→ **Provided records**:
···

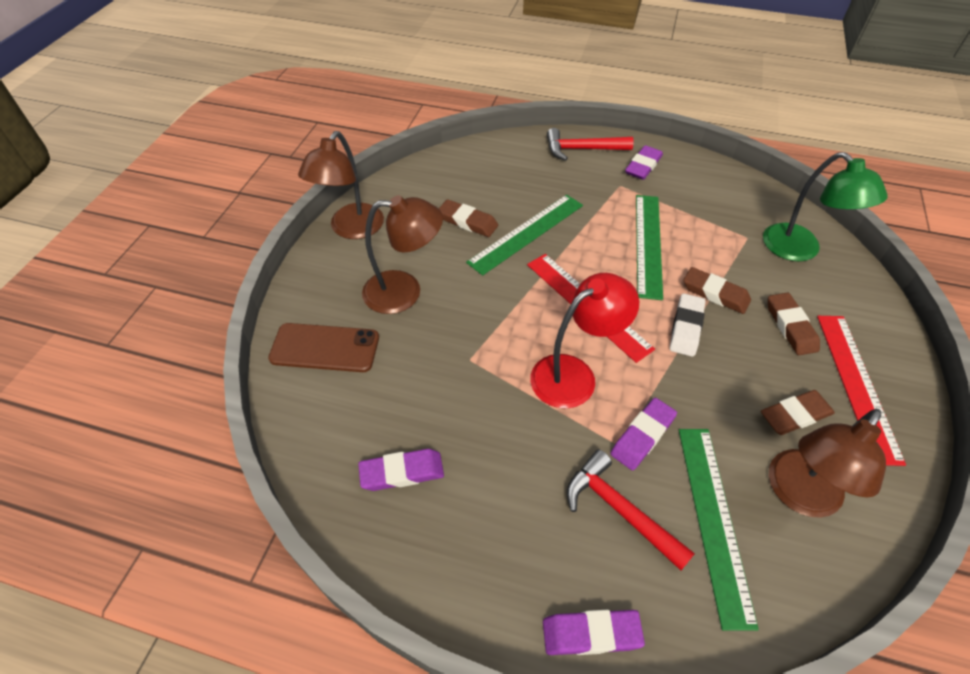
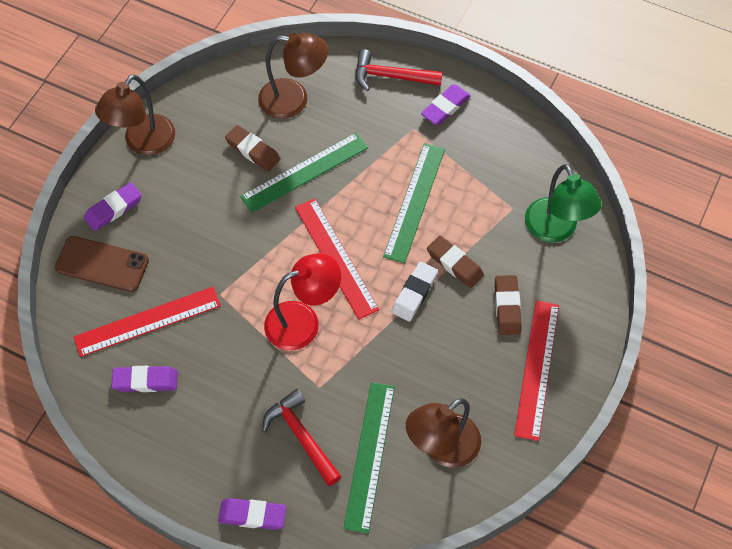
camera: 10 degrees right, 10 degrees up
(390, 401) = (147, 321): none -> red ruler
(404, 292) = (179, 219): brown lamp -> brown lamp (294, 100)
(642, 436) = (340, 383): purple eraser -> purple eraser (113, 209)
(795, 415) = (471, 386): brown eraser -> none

···

→ **Problem description**: Each record must be repeated exactly, and no picture may be carried over.

→ **Response to this exercise**:
camera: 10 degrees right, 10 degrees up
(390, 401) = (147, 321): none -> red ruler
(404, 292) = (179, 219): brown lamp -> brown lamp (294, 100)
(642, 436) = (340, 383): purple eraser -> purple eraser (113, 209)
(795, 415) = (471, 386): brown eraser -> none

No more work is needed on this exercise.